EXERCISE:
In the listing below, find the line containing "(130, 242) = (618, 182): red" and the line containing "(151, 226) = (237, 233): brown". Repeat exactly those two lines and every line between them, nothing more.

RECORD EXTRACTS:
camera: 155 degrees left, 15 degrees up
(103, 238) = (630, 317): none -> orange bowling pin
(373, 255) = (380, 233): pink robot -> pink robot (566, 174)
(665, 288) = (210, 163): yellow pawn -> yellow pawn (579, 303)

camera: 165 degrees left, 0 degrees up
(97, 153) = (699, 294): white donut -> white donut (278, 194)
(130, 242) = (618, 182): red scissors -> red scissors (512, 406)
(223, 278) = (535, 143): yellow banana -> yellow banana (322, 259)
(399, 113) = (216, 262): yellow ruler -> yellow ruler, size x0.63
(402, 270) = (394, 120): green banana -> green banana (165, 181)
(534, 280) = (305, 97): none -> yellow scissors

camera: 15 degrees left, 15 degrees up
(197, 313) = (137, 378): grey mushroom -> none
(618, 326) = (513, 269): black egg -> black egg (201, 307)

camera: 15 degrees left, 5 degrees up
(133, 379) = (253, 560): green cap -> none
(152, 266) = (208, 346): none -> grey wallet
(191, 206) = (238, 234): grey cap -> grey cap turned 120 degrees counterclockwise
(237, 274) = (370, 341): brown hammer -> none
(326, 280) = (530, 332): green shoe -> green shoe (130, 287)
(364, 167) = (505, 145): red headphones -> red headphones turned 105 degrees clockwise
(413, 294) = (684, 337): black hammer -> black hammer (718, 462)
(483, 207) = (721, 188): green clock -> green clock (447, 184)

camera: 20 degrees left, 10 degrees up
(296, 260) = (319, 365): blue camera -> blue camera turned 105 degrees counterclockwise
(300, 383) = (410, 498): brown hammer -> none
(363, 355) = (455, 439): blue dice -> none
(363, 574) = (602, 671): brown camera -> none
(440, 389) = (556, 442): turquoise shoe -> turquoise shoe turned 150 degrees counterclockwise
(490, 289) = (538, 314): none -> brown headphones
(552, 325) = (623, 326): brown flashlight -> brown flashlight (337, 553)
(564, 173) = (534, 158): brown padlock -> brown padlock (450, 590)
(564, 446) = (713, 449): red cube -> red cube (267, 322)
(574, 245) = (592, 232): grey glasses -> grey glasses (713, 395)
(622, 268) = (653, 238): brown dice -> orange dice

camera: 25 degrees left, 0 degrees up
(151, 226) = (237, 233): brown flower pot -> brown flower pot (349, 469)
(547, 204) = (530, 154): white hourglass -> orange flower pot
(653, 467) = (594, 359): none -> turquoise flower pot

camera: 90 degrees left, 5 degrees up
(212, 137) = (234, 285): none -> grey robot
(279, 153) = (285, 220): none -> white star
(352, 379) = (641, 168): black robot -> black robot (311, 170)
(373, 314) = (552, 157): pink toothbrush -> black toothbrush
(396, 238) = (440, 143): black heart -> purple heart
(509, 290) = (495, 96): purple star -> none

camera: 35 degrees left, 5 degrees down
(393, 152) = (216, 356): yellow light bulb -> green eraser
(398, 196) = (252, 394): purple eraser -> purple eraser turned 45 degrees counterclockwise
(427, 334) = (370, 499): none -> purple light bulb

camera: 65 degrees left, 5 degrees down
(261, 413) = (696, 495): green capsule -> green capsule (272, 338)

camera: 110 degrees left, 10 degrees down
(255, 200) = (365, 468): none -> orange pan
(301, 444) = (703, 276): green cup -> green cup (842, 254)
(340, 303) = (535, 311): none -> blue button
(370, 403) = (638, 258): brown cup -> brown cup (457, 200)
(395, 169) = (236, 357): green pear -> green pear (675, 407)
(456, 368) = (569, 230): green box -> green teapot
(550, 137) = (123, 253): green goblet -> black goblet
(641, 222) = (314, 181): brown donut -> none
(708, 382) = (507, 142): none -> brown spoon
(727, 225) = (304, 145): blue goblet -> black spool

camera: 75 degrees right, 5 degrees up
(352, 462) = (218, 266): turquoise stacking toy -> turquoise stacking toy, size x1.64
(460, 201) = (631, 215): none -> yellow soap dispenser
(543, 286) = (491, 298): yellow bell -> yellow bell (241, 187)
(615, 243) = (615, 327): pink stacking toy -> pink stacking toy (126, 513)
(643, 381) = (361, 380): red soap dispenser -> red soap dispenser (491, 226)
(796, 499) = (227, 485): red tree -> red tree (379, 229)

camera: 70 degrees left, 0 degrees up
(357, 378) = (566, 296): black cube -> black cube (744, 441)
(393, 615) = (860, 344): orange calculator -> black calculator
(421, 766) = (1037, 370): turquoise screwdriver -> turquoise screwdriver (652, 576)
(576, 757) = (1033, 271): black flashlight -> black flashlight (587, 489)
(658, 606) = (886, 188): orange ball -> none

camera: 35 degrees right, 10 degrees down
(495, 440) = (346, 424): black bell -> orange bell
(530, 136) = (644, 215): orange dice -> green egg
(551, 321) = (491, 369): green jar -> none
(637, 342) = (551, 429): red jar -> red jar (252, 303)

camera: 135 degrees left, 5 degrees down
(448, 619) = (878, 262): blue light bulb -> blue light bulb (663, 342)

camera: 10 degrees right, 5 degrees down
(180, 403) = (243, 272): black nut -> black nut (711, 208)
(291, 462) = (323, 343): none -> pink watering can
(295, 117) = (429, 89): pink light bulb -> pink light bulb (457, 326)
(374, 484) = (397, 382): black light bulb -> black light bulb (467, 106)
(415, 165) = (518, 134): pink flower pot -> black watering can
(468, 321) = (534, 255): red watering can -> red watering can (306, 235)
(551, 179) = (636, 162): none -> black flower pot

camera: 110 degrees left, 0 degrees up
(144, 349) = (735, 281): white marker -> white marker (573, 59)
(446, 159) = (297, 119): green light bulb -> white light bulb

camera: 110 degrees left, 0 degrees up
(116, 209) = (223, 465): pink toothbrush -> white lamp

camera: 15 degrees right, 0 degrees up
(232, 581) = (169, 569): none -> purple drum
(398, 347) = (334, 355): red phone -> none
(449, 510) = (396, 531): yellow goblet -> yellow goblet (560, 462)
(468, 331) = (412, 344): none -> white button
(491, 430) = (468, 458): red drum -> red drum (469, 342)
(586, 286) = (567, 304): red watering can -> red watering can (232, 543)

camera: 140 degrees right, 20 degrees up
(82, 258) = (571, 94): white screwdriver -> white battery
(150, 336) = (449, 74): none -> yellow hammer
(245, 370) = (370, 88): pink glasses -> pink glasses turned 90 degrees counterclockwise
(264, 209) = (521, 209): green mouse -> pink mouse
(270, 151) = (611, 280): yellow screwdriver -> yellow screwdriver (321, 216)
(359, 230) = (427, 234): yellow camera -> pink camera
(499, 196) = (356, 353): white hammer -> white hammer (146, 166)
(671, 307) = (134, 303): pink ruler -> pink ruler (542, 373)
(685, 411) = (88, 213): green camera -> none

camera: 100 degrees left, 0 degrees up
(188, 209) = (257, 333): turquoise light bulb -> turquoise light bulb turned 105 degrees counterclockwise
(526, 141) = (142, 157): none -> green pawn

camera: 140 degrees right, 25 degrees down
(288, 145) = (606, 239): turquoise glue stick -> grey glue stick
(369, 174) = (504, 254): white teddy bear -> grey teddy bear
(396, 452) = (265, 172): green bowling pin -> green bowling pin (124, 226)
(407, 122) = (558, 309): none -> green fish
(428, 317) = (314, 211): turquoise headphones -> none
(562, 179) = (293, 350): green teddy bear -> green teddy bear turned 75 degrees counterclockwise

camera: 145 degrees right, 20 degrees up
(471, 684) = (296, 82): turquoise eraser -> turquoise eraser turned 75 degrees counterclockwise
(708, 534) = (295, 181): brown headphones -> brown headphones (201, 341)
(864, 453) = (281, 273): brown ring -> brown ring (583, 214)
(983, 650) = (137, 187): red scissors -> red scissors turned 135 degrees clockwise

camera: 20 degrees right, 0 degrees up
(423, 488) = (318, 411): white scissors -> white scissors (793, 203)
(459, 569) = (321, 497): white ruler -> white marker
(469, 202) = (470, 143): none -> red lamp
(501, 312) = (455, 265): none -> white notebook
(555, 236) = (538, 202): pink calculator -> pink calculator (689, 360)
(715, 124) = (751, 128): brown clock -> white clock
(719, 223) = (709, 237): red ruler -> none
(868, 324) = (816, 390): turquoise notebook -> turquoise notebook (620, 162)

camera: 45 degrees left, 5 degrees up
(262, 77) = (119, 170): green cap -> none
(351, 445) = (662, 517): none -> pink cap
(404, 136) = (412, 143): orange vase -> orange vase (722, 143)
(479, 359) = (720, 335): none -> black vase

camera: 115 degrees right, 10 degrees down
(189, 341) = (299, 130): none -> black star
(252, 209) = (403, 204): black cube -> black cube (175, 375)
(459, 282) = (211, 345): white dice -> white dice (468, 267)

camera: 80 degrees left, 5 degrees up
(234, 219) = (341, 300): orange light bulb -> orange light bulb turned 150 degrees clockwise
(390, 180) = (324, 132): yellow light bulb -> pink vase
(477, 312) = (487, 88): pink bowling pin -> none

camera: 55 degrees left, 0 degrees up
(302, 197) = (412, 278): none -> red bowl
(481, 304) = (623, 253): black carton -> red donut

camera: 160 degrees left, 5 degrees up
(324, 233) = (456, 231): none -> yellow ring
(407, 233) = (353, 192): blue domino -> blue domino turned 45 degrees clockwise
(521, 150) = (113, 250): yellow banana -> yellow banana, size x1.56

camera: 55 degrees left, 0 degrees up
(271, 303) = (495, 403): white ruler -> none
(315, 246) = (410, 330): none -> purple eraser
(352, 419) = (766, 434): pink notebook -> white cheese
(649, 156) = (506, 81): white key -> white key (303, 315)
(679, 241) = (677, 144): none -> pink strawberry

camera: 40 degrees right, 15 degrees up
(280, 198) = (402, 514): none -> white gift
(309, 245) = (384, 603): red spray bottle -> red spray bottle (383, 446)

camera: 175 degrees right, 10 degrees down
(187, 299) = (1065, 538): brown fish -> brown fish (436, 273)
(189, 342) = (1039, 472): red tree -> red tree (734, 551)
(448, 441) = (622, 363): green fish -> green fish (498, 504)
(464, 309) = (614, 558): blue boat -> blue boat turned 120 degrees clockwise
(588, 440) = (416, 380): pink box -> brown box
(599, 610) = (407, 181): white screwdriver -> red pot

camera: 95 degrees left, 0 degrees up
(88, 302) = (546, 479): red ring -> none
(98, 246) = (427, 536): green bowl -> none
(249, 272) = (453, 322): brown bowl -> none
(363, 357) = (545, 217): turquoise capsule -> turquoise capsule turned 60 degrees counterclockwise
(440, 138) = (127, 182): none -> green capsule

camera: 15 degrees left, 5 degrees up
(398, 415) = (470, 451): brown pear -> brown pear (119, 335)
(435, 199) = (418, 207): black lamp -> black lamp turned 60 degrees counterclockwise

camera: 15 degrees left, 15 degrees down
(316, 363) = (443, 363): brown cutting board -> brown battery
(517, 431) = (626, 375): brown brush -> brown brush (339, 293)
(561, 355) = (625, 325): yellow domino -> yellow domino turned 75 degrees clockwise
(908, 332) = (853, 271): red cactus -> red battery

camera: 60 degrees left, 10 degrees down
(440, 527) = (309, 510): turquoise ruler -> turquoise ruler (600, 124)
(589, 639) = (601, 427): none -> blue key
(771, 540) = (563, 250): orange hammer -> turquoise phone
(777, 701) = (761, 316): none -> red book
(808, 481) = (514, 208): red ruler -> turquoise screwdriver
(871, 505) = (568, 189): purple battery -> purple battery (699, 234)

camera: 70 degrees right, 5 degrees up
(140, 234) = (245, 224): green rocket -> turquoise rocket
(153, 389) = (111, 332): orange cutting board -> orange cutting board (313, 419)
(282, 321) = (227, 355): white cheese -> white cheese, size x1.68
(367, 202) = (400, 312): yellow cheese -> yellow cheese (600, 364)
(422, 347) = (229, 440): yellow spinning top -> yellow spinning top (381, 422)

EXERCISE OUTPUT:
(130, 242) = (618, 182): red scissors -> red scissors (512, 406)
(223, 278) = (535, 143): yellow banana -> yellow banana (322, 259)
(399, 113) = (216, 262): yellow ruler -> yellow ruler, size x0.63
(402, 270) = (394, 120): green banana -> green banana (165, 181)
(534, 280) = (305, 97): none -> yellow scissors

camera: 15 degrees left, 15 degrees up
(197, 313) = (137, 378): grey mushroom -> none
(618, 326) = (513, 269): black egg -> black egg (201, 307)

camera: 15 degrees left, 5 degrees up
(133, 379) = (253, 560): green cap -> none
(152, 266) = (208, 346): none -> grey wallet
(191, 206) = (238, 234): grey cap -> grey cap turned 120 degrees counterclockwise
(237, 274) = (370, 341): brown hammer -> none
(326, 280) = (530, 332): green shoe -> green shoe (130, 287)
(364, 167) = (505, 145): red headphones -> red headphones turned 105 degrees clockwise
(413, 294) = (684, 337): black hammer -> black hammer (718, 462)
(483, 207) = (721, 188): green clock -> green clock (447, 184)

camera: 20 degrees left, 10 degrees up
(296, 260) = (319, 365): blue camera -> blue camera turned 105 degrees counterclockwise
(300, 383) = (410, 498): brown hammer -> none
(363, 355) = (455, 439): blue dice -> none
(363, 574) = (602, 671): brown camera -> none
(440, 389) = (556, 442): turquoise shoe -> turquoise shoe turned 150 degrees counterclockwise
(490, 289) = (538, 314): none -> brown headphones
(552, 325) = (623, 326): brown flashlight -> brown flashlight (337, 553)
(564, 173) = (534, 158): brown padlock -> brown padlock (450, 590)
(564, 446) = (713, 449): red cube -> red cube (267, 322)
(574, 245) = (592, 232): grey glasses -> grey glasses (713, 395)
(622, 268) = (653, 238): brown dice -> orange dice

camera: 25 degrees left, 0 degrees up
(151, 226) = (237, 233): brown flower pot -> brown flower pot (349, 469)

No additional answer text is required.